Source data
========
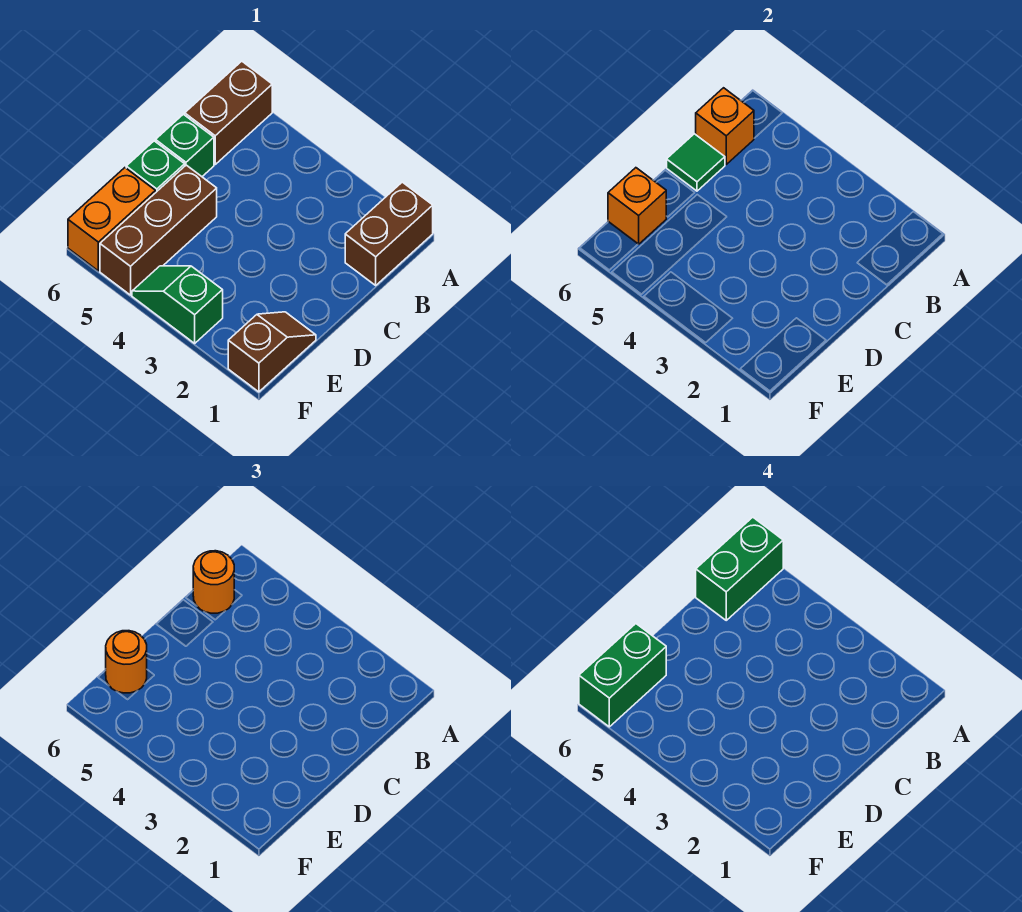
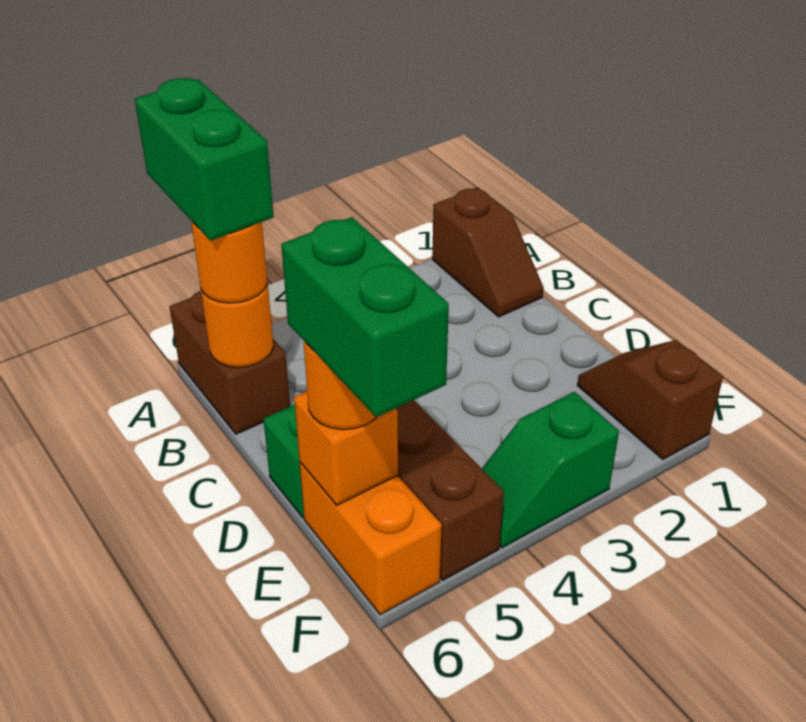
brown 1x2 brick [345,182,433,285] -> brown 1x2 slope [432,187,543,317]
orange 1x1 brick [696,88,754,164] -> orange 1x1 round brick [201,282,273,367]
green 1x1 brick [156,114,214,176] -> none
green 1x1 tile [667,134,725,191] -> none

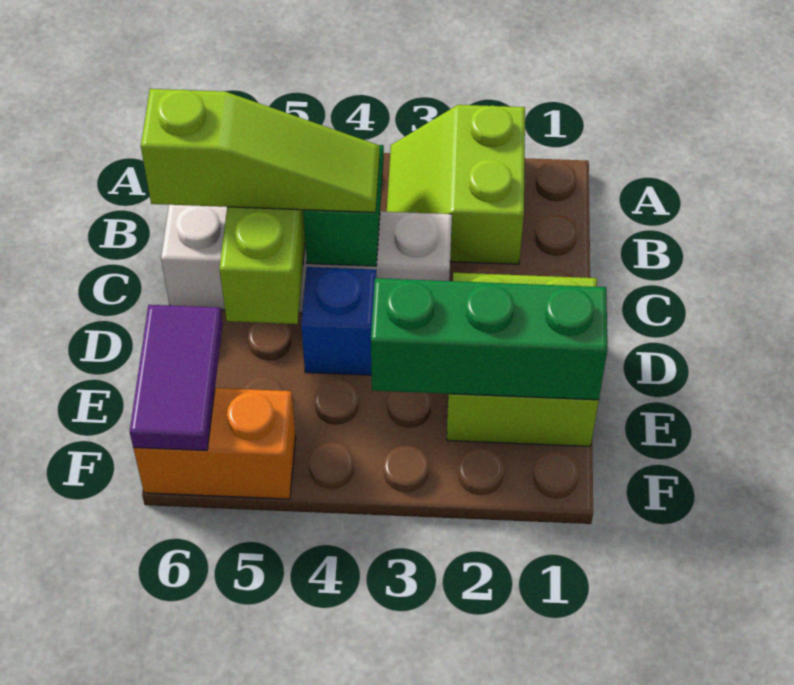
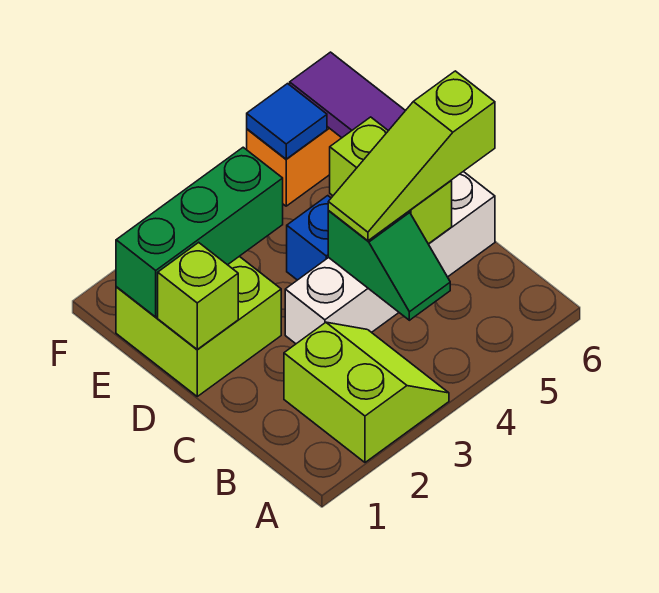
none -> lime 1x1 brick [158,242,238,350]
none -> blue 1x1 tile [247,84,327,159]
========
### Directions
Where the line containing "orange 1x1 brick" appears above, start there and set down each line exactly through the last line of the data; leave out every picture.

### Solution for this task
orange 1x1 brick [696,88,754,164] -> orange 1x1 round brick [201,282,273,367]
green 1x1 brick [156,114,214,176] -> none
green 1x1 tile [667,134,725,191] -> none

none -> lime 1x1 brick [158,242,238,350]
none -> blue 1x1 tile [247,84,327,159]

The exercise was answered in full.